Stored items
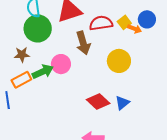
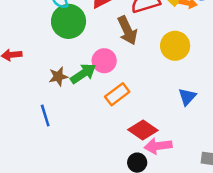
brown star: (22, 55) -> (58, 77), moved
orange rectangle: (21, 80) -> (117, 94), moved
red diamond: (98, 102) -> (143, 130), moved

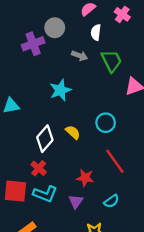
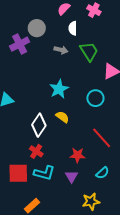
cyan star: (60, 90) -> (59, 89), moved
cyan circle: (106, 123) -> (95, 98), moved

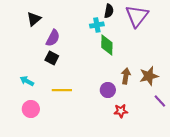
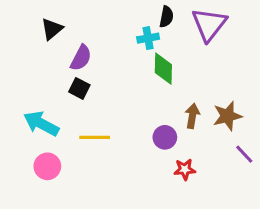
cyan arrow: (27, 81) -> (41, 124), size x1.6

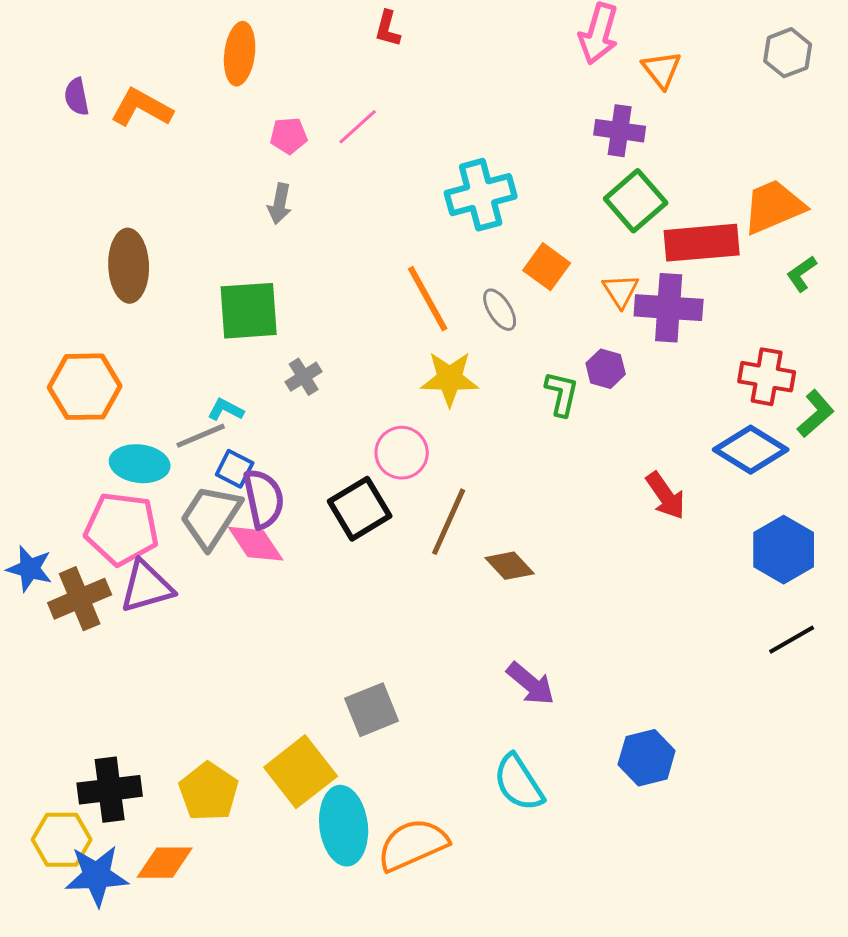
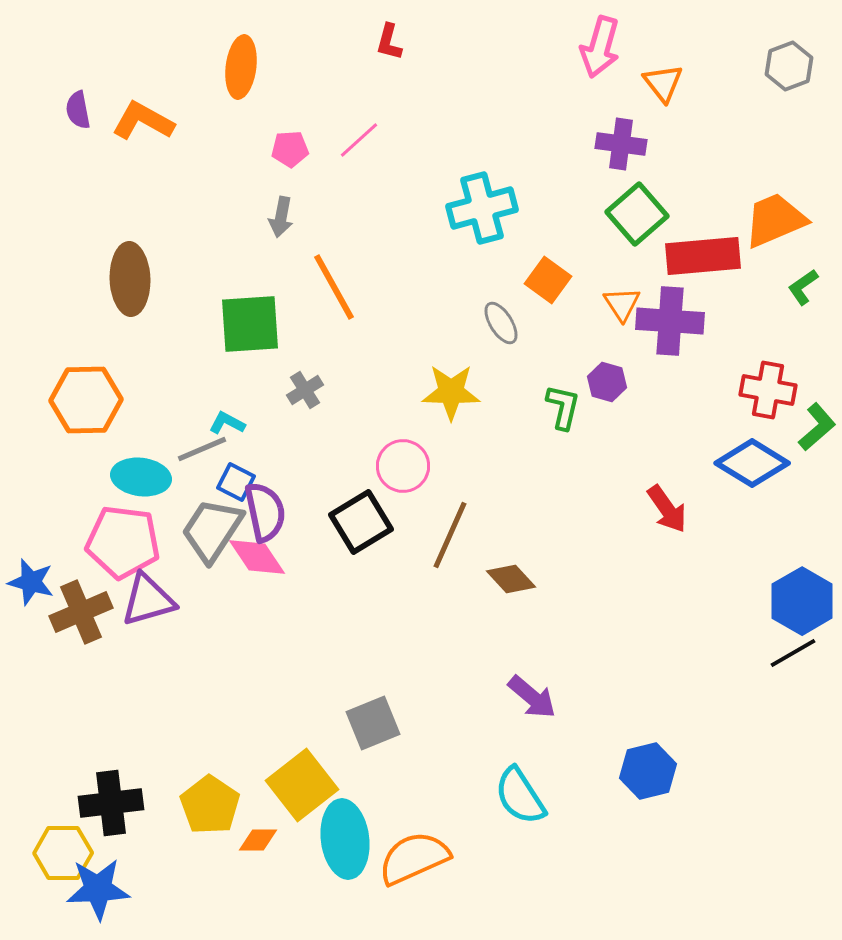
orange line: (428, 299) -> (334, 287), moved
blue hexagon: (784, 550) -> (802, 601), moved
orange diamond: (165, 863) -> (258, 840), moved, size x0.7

• EXERCISE DIRECTIONS
Your answer should consist of every line from the entries that holds "moved".

• EXPECTED ANSWER
brown star: (22, 55) -> (58, 77), moved
orange rectangle: (21, 80) -> (117, 94), moved
red diamond: (98, 102) -> (143, 130), moved
cyan star: (60, 90) -> (59, 89), moved
cyan circle: (106, 123) -> (95, 98), moved
orange line: (428, 299) -> (334, 287), moved
blue hexagon: (784, 550) -> (802, 601), moved
orange diamond: (165, 863) -> (258, 840), moved, size x0.7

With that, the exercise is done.